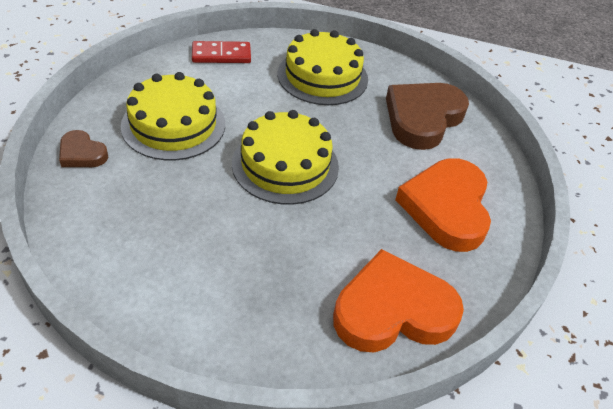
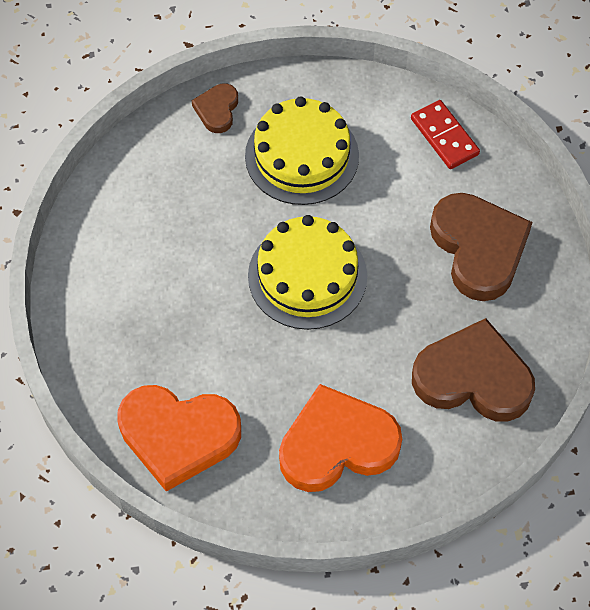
camera: 70 degrees right, 15 degrees up
(322, 76) = (478, 248): yellow cake -> brown heart
(393, 310) = (178, 436): orange heart -> orange heart turned 135 degrees clockwise

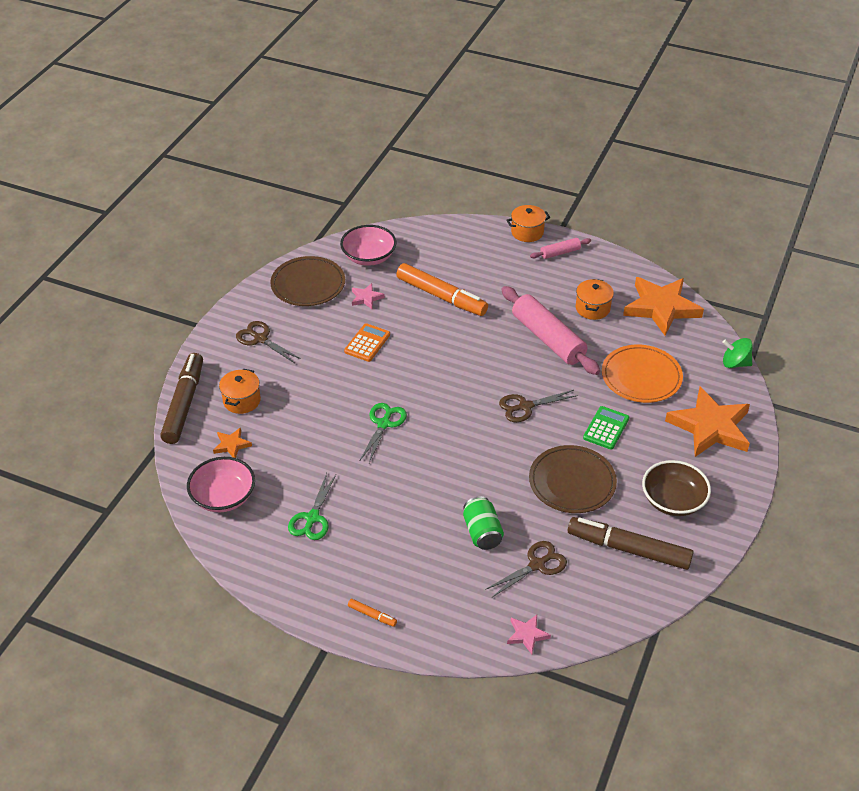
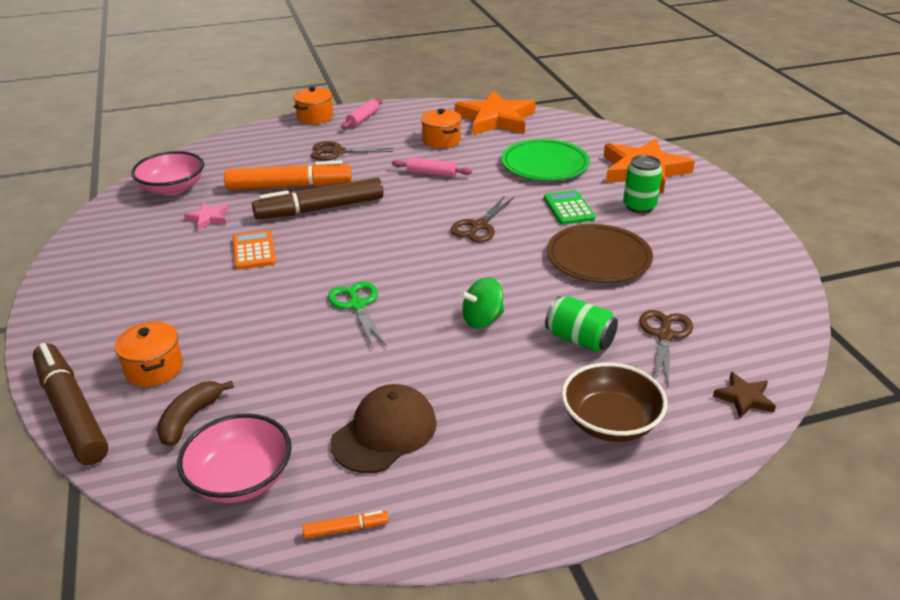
camera: 40 degrees left, 10 degrees down
(231, 445) = (190, 418): orange star -> brown banana
(260, 339) = (115, 302): brown scissors -> brown scissors (337, 152)
(308, 284) = (124, 234): brown plate -> none
(312, 518) = (384, 432): green scissors -> brown cap
(372, 615) = (578, 485): orange marker -> orange marker (346, 529)
(527, 635) = (744, 398): pink star -> brown star
(548, 339) = (431, 174): pink rolling pin -> pink rolling pin, size x0.49
(628, 549) = (716, 279): brown marker -> brown marker (320, 209)
(641, 377) = (545, 164): orange plate -> green plate
(660, 457) = (639, 206): none -> green can
(673, 500) = (693, 228): brown bowl -> brown bowl (610, 422)
(735, 363) = (600, 127): green spinning top -> green spinning top (482, 319)

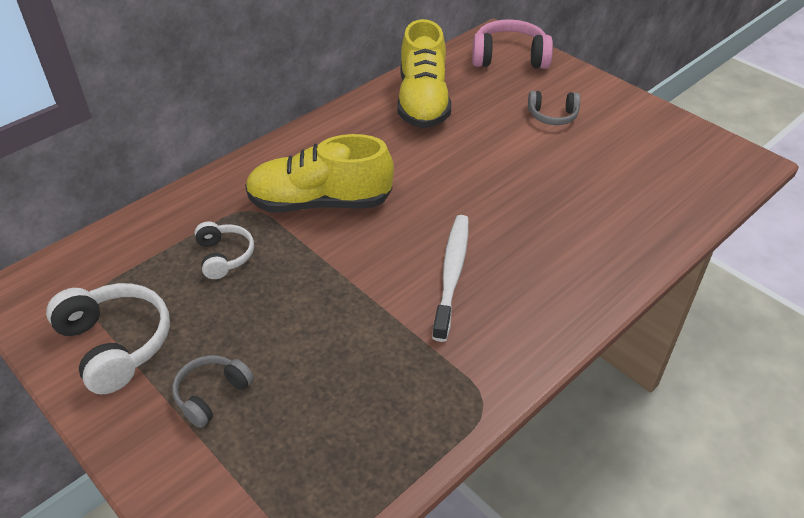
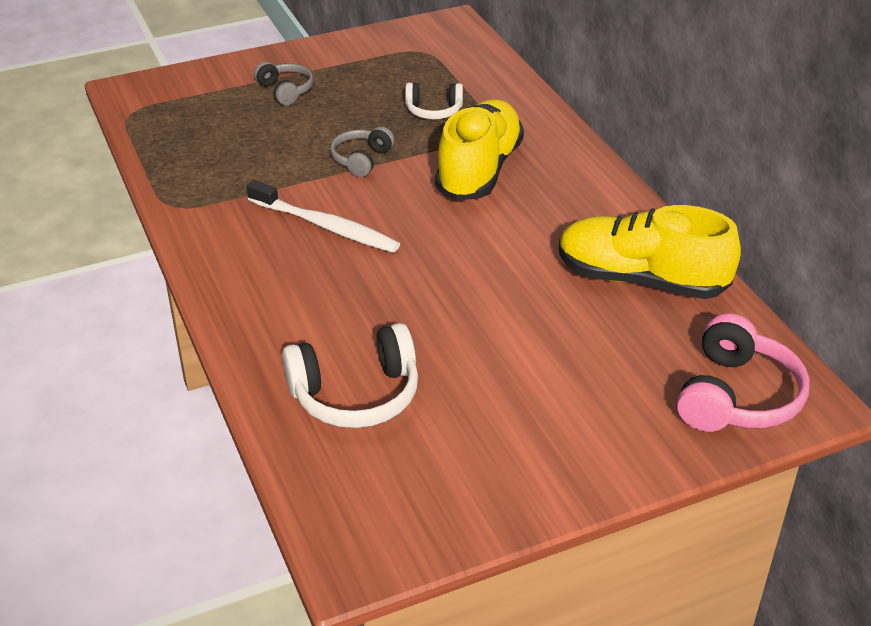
camera: 110 degrees right, 5 degrees down
(116, 344) = (365, 58): white headphones -> white headphones (356, 394)
(552, 116) = (561, 389): grey headphones -> grey headphones (361, 159)

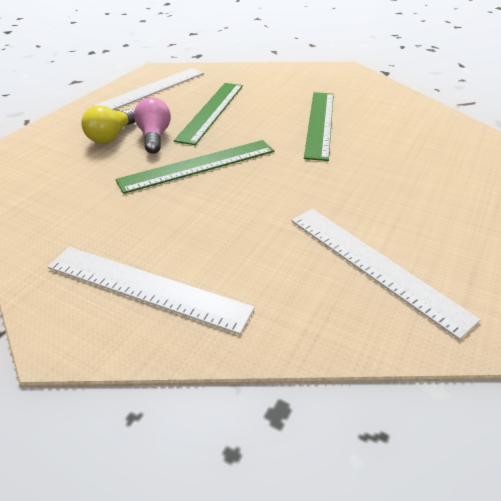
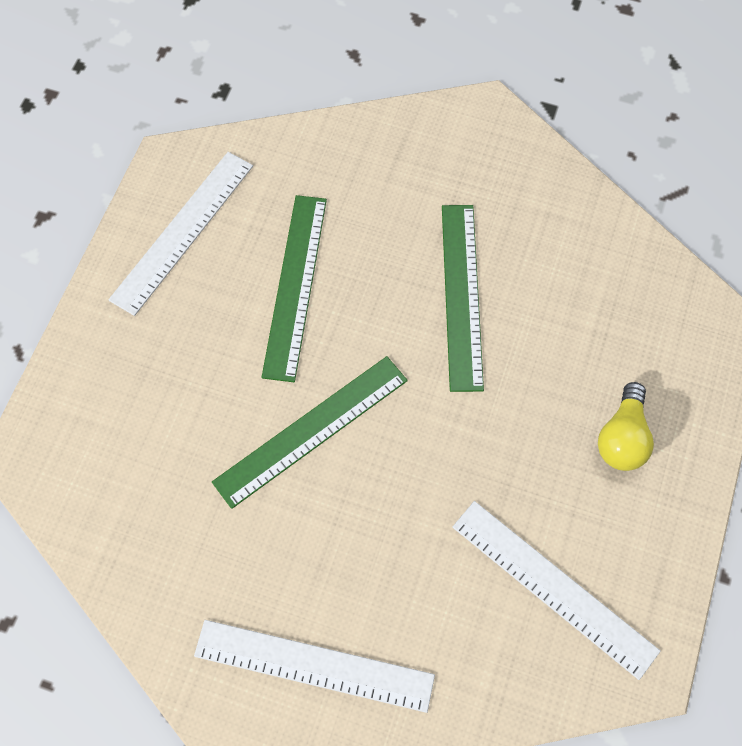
camera: 10 degrees left, 25 degrees up
(111, 136) = (167, 378): yellow light bulb -> yellow light bulb (622, 438)
(154, 137) = (230, 370): pink light bulb -> none

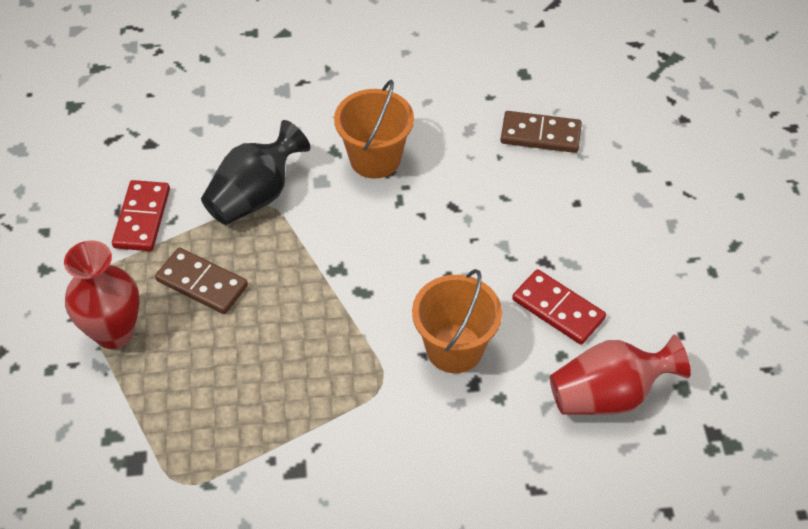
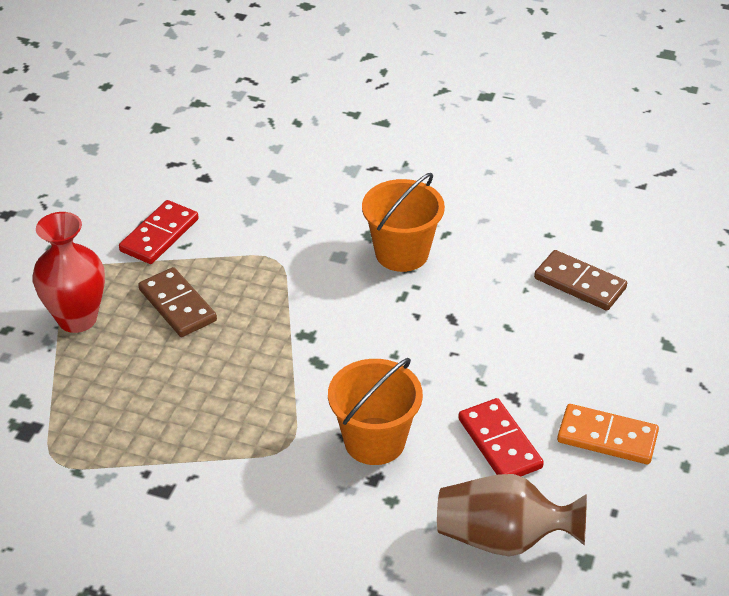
camera: 25 degrees right, 10 degrees down
(255, 196) = (270, 249): black vase -> none
(608, 395) = (502, 538): red vase -> brown vase
(639, 270) = (607, 437): none -> orange domino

## [HOW TO COMPLETE THIS TASK]
Skipping the pictures, transcribe each line above exactly as it appears.

## [SOLVED EXERCISE]
camera: 70 degrees right, 15 degrees up
(322, 76) = (478, 248): yellow cake -> brown heart
(393, 310) = (178, 436): orange heart -> orange heart turned 135 degrees clockwise

camera: 40 degrees left, 10 degrees down
(231, 445) = (190, 418): orange star -> brown banana
(260, 339) = (115, 302): brown scissors -> brown scissors (337, 152)
(308, 284) = (124, 234): brown plate -> none
(312, 518) = (384, 432): green scissors -> brown cap
(372, 615) = (578, 485): orange marker -> orange marker (346, 529)
(527, 635) = (744, 398): pink star -> brown star
(548, 339) = (431, 174): pink rolling pin -> pink rolling pin, size x0.49
(628, 549) = (716, 279): brown marker -> brown marker (320, 209)
(641, 377) = (545, 164): orange plate -> green plate
(660, 457) = (639, 206): none -> green can
(673, 500) = (693, 228): brown bowl -> brown bowl (610, 422)
(735, 363) = (600, 127): green spinning top -> green spinning top (482, 319)

camera: 110 degrees right, 5 degrees down
(116, 344) = (365, 58): white headphones -> white headphones (356, 394)
(552, 116) = (561, 389): grey headphones -> grey headphones (361, 159)

camera: 10 degrees left, 25 degrees up
(111, 136) = (167, 378): yellow light bulb -> yellow light bulb (622, 438)
(154, 137) = (230, 370): pink light bulb -> none

camera: 25 degrees right, 10 degrees down
(255, 196) = (270, 249): black vase -> none
(608, 395) = (502, 538): red vase -> brown vase
(639, 270) = (607, 437): none -> orange domino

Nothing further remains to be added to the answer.